» **Assignment**:
Please output the records below in full, exactly as given, but without the images.

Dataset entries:
-*-

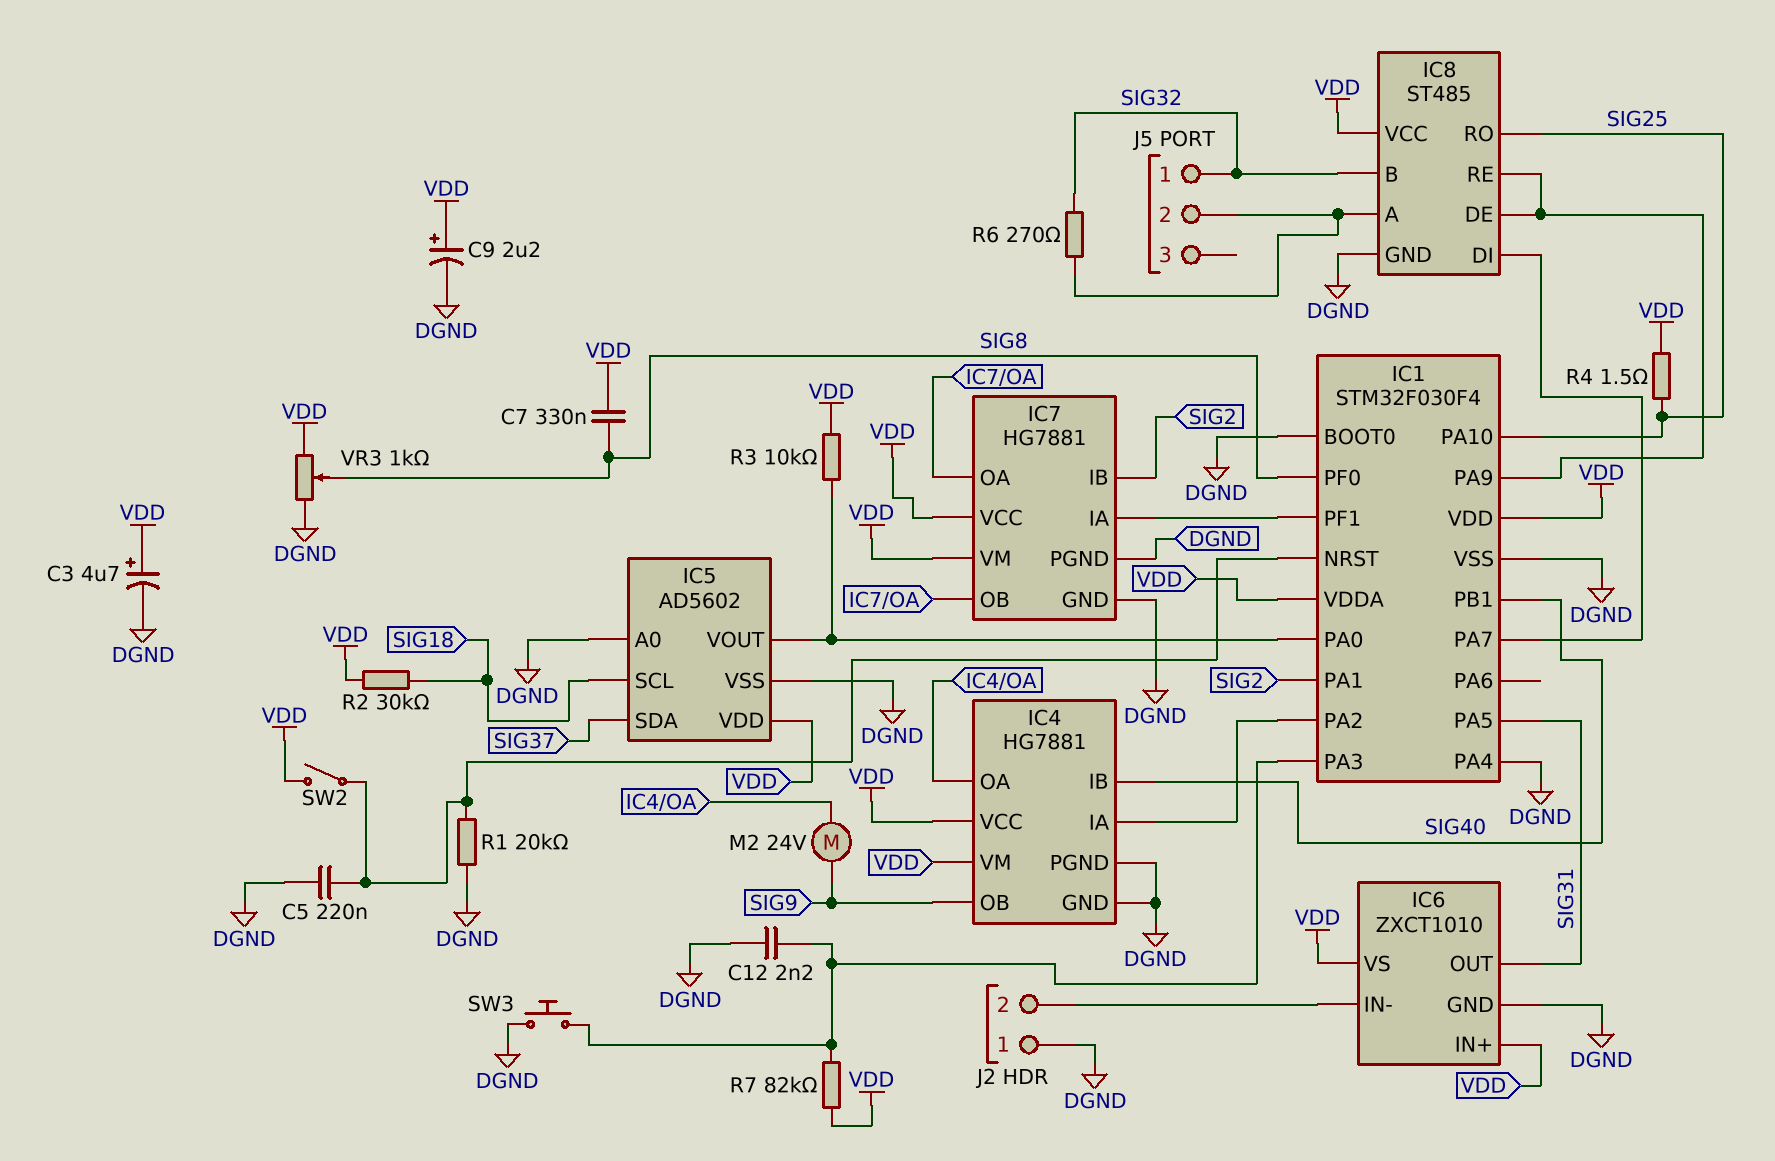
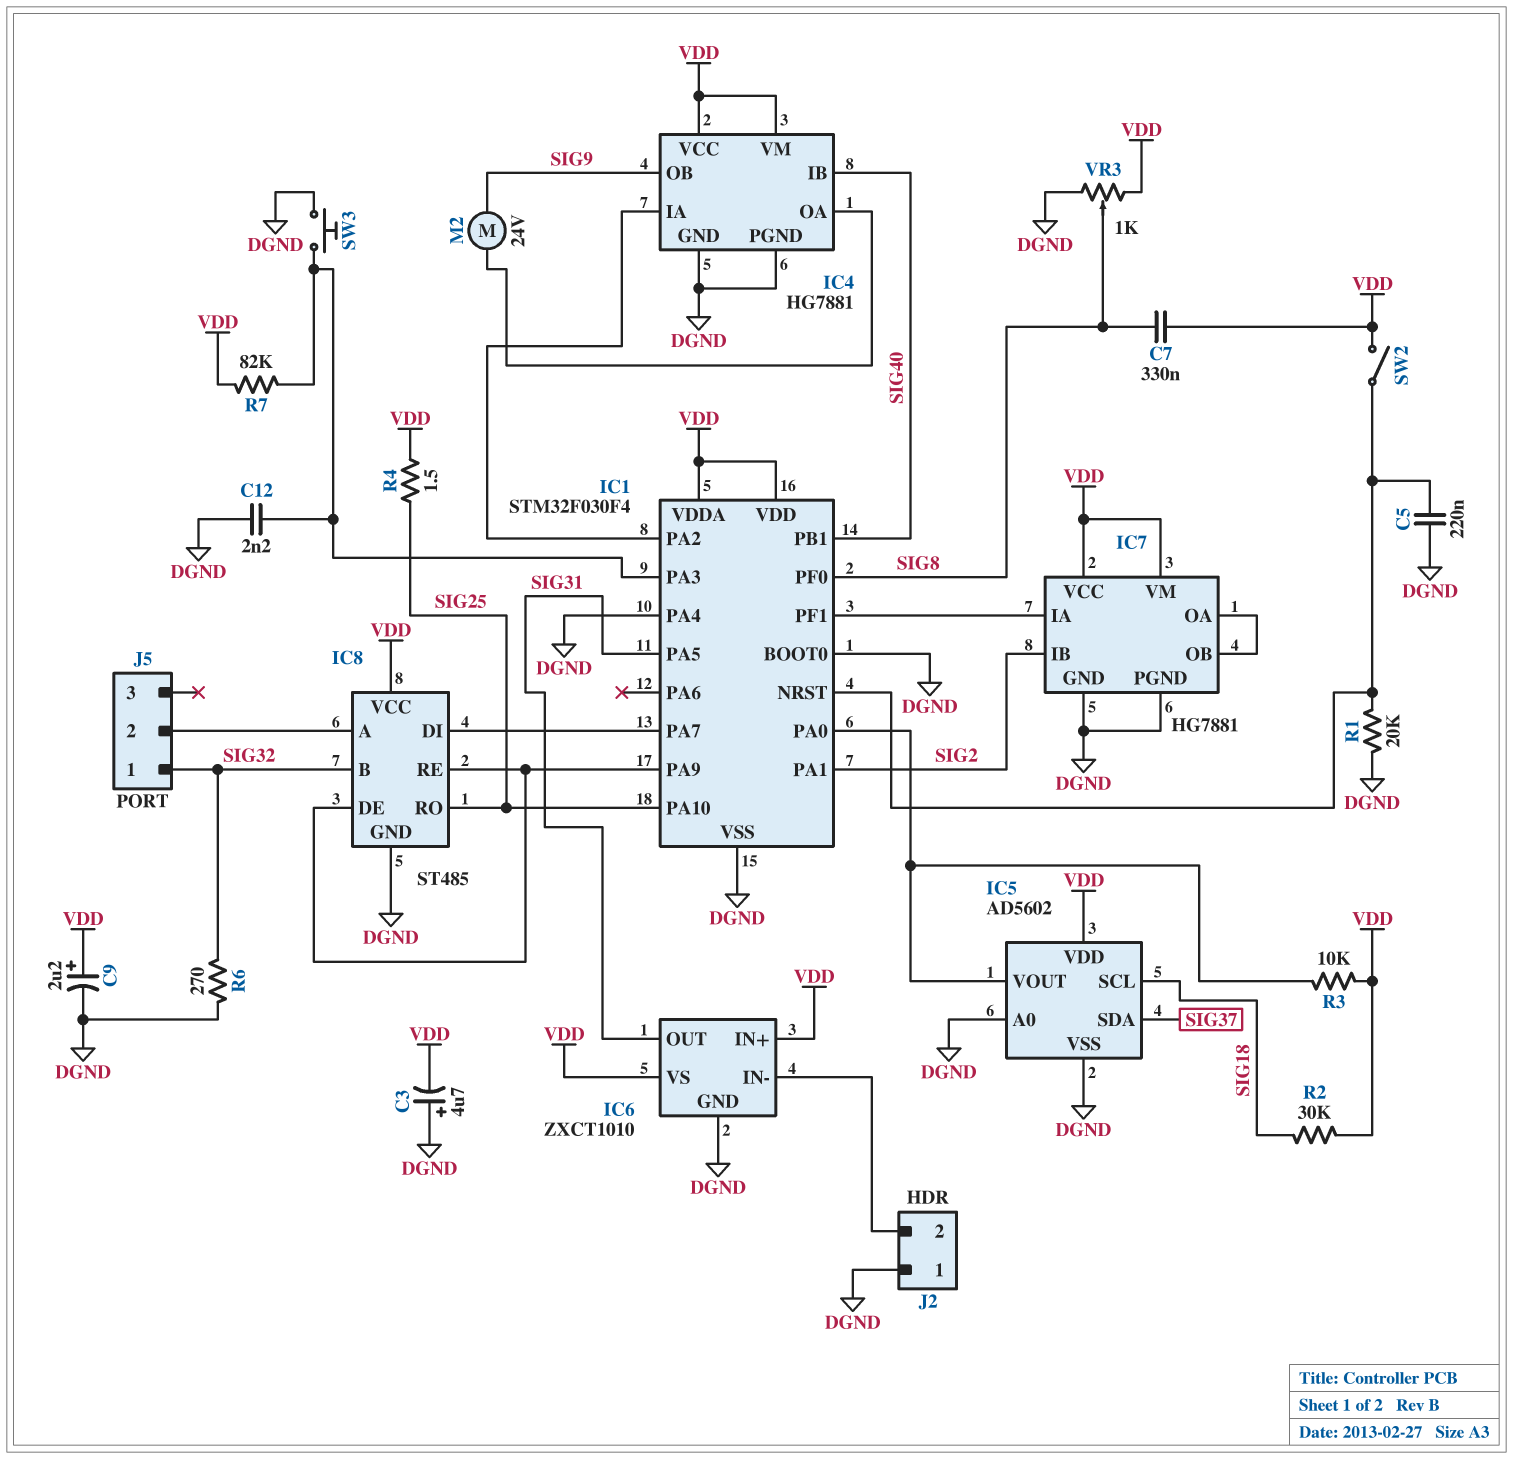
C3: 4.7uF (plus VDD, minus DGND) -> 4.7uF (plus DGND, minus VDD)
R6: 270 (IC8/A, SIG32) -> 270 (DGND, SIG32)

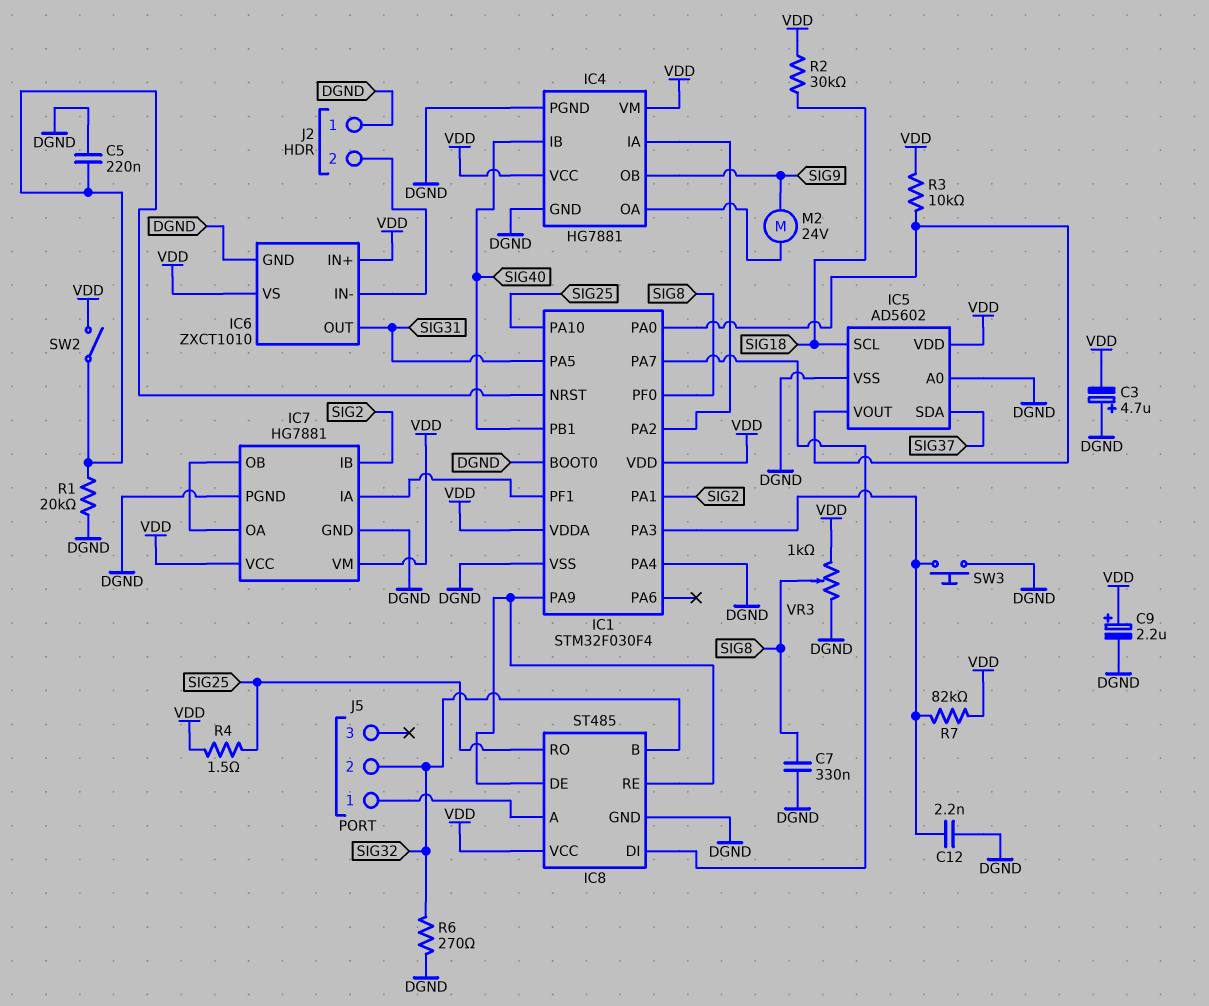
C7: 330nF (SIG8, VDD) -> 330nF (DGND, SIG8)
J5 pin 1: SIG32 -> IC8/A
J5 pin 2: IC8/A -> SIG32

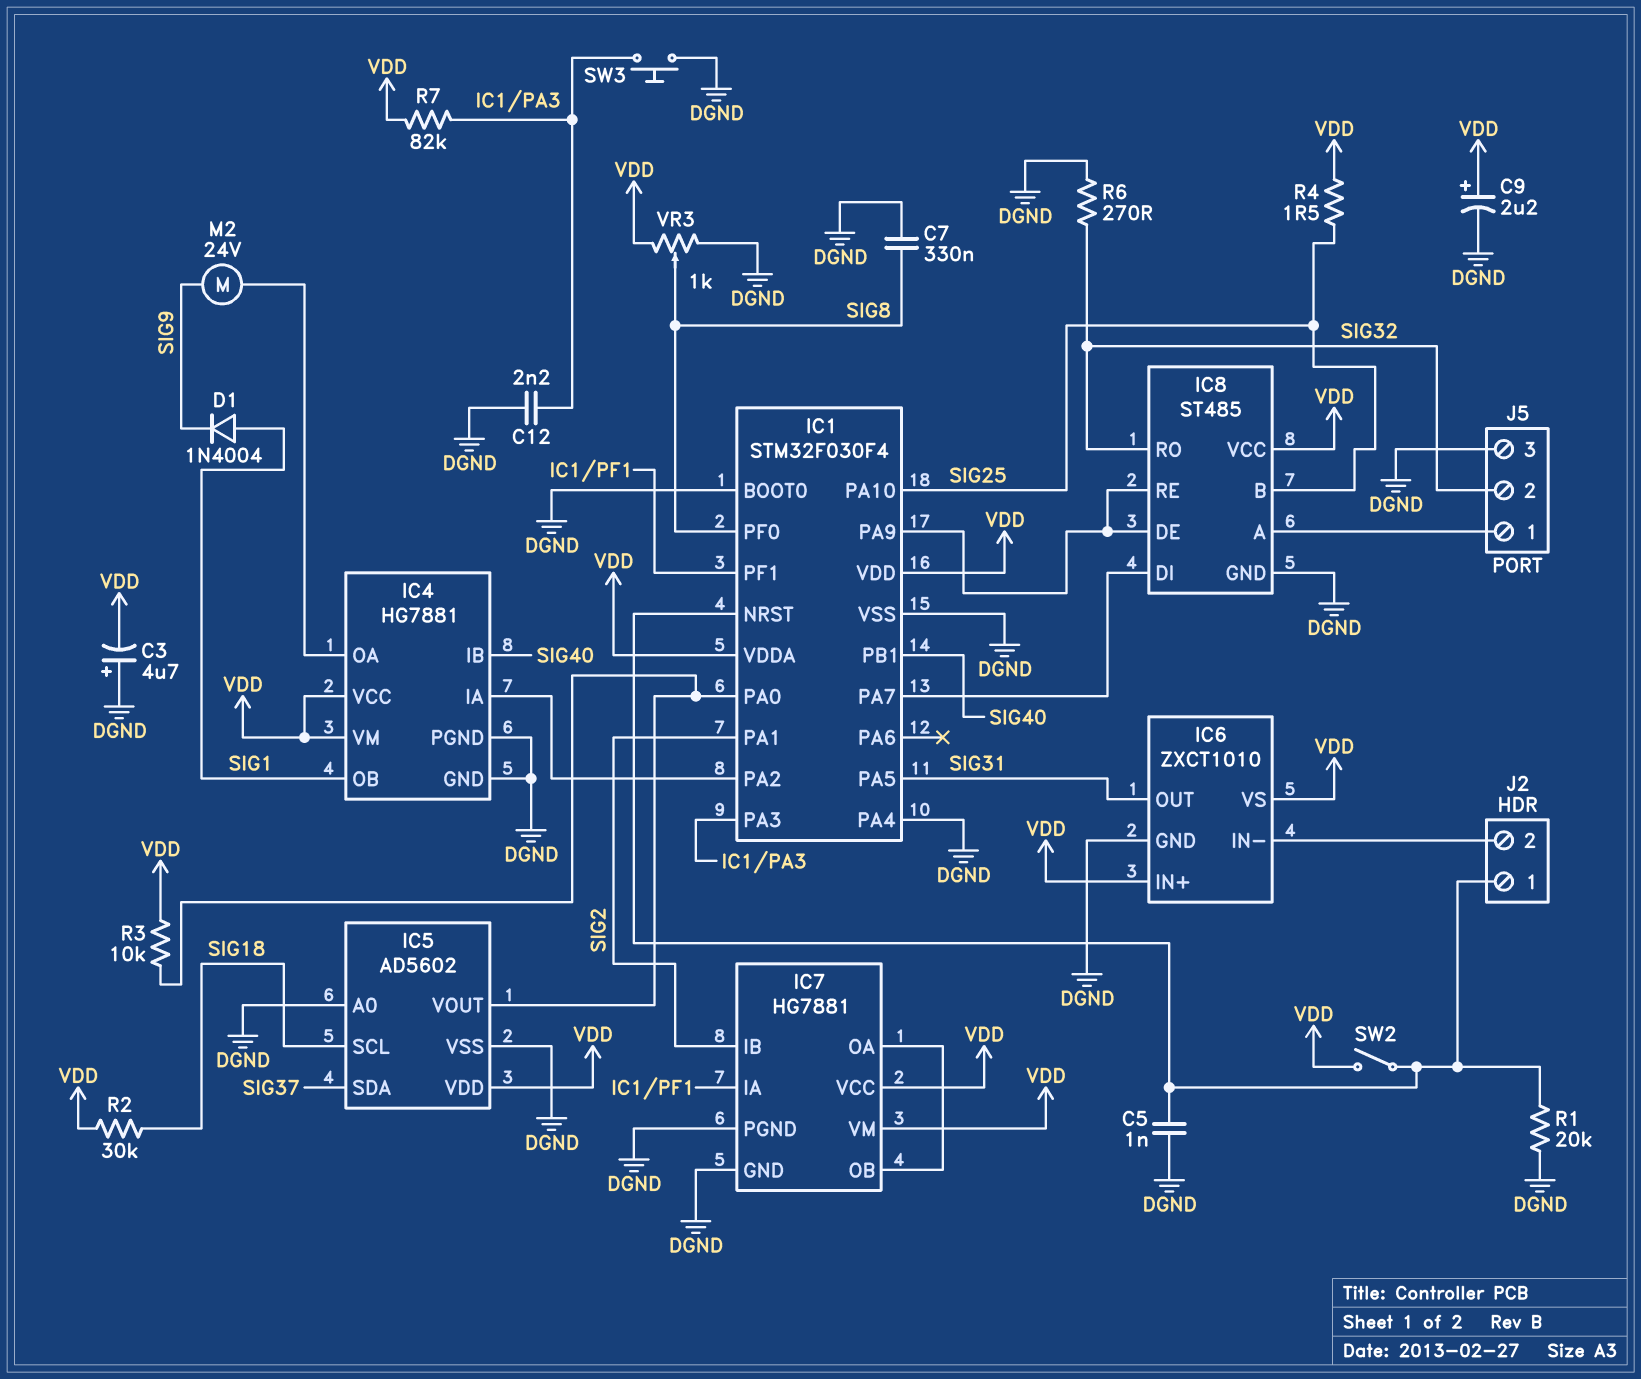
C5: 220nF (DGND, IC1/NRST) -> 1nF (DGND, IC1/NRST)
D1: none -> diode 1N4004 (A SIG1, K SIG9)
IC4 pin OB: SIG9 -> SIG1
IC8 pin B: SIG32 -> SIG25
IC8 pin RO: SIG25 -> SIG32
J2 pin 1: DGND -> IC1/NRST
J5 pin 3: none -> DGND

-*-

» **Completed task**:
C3: 4.7uF (plus VDD, minus DGND) -> 4.7uF (plus DGND, minus VDD)
R6: 270 (IC8/A, SIG32) -> 270 (DGND, SIG32)

C7: 330nF (SIG8, VDD) -> 330nF (DGND, SIG8)
J5 pin 1: SIG32 -> IC8/A
J5 pin 2: IC8/A -> SIG32

C5: 220nF (DGND, IC1/NRST) -> 1nF (DGND, IC1/NRST)
D1: none -> diode 1N4004 (A SIG1, K SIG9)
IC4 pin OB: SIG9 -> SIG1
IC8 pin B: SIG32 -> SIG25
IC8 pin RO: SIG25 -> SIG32
J2 pin 1: DGND -> IC1/NRST
J5 pin 3: none -> DGND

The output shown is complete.